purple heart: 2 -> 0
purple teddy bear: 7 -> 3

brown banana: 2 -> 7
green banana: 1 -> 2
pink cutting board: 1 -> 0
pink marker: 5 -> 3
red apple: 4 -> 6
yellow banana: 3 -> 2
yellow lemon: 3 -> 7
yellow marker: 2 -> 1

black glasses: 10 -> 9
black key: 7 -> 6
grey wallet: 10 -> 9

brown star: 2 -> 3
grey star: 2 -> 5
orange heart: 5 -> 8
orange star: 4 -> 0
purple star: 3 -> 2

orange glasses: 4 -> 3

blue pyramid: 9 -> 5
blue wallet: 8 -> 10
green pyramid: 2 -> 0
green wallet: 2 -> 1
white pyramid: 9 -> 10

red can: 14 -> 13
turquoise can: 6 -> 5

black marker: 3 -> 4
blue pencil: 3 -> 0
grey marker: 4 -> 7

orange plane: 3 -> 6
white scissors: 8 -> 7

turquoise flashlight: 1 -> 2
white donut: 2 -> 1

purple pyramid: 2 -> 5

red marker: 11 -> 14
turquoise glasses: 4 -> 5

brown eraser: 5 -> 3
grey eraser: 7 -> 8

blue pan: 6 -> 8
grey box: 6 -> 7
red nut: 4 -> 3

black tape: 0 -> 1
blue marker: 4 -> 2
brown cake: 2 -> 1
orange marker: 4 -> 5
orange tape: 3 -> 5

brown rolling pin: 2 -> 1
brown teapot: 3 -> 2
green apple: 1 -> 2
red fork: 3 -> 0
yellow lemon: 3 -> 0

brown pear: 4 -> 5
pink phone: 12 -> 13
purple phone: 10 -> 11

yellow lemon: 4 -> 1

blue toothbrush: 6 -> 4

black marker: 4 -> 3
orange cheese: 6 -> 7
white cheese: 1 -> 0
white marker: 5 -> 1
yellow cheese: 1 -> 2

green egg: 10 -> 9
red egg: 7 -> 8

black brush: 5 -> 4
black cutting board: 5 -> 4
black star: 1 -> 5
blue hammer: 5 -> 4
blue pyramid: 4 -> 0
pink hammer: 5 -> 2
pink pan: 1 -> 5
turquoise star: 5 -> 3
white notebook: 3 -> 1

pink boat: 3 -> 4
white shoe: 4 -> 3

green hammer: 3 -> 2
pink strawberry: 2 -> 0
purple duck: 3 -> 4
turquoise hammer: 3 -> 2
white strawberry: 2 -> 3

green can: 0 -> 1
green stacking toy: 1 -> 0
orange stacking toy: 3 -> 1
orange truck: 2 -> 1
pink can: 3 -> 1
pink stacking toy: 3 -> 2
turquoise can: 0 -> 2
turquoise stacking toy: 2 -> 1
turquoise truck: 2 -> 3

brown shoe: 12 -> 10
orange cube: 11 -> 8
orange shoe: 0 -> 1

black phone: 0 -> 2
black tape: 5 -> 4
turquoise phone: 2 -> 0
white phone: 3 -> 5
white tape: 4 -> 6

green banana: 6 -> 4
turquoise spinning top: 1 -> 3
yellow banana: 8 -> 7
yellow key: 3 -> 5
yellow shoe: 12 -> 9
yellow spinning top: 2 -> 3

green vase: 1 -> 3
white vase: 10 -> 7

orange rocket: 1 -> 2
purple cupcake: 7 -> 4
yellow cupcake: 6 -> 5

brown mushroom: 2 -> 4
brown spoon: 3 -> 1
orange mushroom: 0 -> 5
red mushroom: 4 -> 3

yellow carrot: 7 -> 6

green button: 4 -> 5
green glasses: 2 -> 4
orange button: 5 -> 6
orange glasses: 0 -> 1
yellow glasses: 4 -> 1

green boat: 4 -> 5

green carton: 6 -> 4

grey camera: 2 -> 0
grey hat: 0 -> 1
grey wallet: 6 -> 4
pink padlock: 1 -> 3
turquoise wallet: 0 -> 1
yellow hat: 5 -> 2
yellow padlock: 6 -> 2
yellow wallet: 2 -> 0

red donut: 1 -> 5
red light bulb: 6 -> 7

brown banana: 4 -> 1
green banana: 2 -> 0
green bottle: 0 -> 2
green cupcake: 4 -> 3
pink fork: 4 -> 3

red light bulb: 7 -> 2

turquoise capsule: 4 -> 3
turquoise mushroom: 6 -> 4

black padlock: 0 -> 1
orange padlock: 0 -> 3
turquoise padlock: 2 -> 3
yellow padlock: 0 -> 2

◆ **Task brief**
Every line of the data must be reproduced exactly.

◆ **Answer to the exercise**
purple heart: 2 -> 0
purple teddy bear: 7 -> 3

brown banana: 2 -> 7
green banana: 1 -> 2
pink cutting board: 1 -> 0
pink marker: 5 -> 3
red apple: 4 -> 6
yellow banana: 3 -> 2
yellow lemon: 3 -> 7
yellow marker: 2 -> 1

black glasses: 10 -> 9
black key: 7 -> 6
grey wallet: 10 -> 9

brown star: 2 -> 3
grey star: 2 -> 5
orange heart: 5 -> 8
orange star: 4 -> 0
purple star: 3 -> 2

orange glasses: 4 -> 3

blue pyramid: 9 -> 5
blue wallet: 8 -> 10
green pyramid: 2 -> 0
green wallet: 2 -> 1
white pyramid: 9 -> 10

red can: 14 -> 13
turquoise can: 6 -> 5

black marker: 3 -> 4
blue pencil: 3 -> 0
grey marker: 4 -> 7

orange plane: 3 -> 6
white scissors: 8 -> 7

turquoise flashlight: 1 -> 2
white donut: 2 -> 1

purple pyramid: 2 -> 5

red marker: 11 -> 14
turquoise glasses: 4 -> 5

brown eraser: 5 -> 3
grey eraser: 7 -> 8

blue pan: 6 -> 8
grey box: 6 -> 7
red nut: 4 -> 3

black tape: 0 -> 1
blue marker: 4 -> 2
brown cake: 2 -> 1
orange marker: 4 -> 5
orange tape: 3 -> 5

brown rolling pin: 2 -> 1
brown teapot: 3 -> 2
green apple: 1 -> 2
red fork: 3 -> 0
yellow lemon: 3 -> 0

brown pear: 4 -> 5
pink phone: 12 -> 13
purple phone: 10 -> 11

yellow lemon: 4 -> 1

blue toothbrush: 6 -> 4

black marker: 4 -> 3
orange cheese: 6 -> 7
white cheese: 1 -> 0
white marker: 5 -> 1
yellow cheese: 1 -> 2

green egg: 10 -> 9
red egg: 7 -> 8

black brush: 5 -> 4
black cutting board: 5 -> 4
black star: 1 -> 5
blue hammer: 5 -> 4
blue pyramid: 4 -> 0
pink hammer: 5 -> 2
pink pan: 1 -> 5
turquoise star: 5 -> 3
white notebook: 3 -> 1

pink boat: 3 -> 4
white shoe: 4 -> 3

green hammer: 3 -> 2
pink strawberry: 2 -> 0
purple duck: 3 -> 4
turquoise hammer: 3 -> 2
white strawberry: 2 -> 3

green can: 0 -> 1
green stacking toy: 1 -> 0
orange stacking toy: 3 -> 1
orange truck: 2 -> 1
pink can: 3 -> 1
pink stacking toy: 3 -> 2
turquoise can: 0 -> 2
turquoise stacking toy: 2 -> 1
turquoise truck: 2 -> 3

brown shoe: 12 -> 10
orange cube: 11 -> 8
orange shoe: 0 -> 1

black phone: 0 -> 2
black tape: 5 -> 4
turquoise phone: 2 -> 0
white phone: 3 -> 5
white tape: 4 -> 6

green banana: 6 -> 4
turquoise spinning top: 1 -> 3
yellow banana: 8 -> 7
yellow key: 3 -> 5
yellow shoe: 12 -> 9
yellow spinning top: 2 -> 3

green vase: 1 -> 3
white vase: 10 -> 7

orange rocket: 1 -> 2
purple cupcake: 7 -> 4
yellow cupcake: 6 -> 5

brown mushroom: 2 -> 4
brown spoon: 3 -> 1
orange mushroom: 0 -> 5
red mushroom: 4 -> 3

yellow carrot: 7 -> 6

green button: 4 -> 5
green glasses: 2 -> 4
orange button: 5 -> 6
orange glasses: 0 -> 1
yellow glasses: 4 -> 1

green boat: 4 -> 5

green carton: 6 -> 4

grey camera: 2 -> 0
grey hat: 0 -> 1
grey wallet: 6 -> 4
pink padlock: 1 -> 3
turquoise wallet: 0 -> 1
yellow hat: 5 -> 2
yellow padlock: 6 -> 2
yellow wallet: 2 -> 0

red donut: 1 -> 5
red light bulb: 6 -> 7

brown banana: 4 -> 1
green banana: 2 -> 0
green bottle: 0 -> 2
green cupcake: 4 -> 3
pink fork: 4 -> 3

red light bulb: 7 -> 2

turquoise capsule: 4 -> 3
turquoise mushroom: 6 -> 4

black padlock: 0 -> 1
orange padlock: 0 -> 3
turquoise padlock: 2 -> 3
yellow padlock: 0 -> 2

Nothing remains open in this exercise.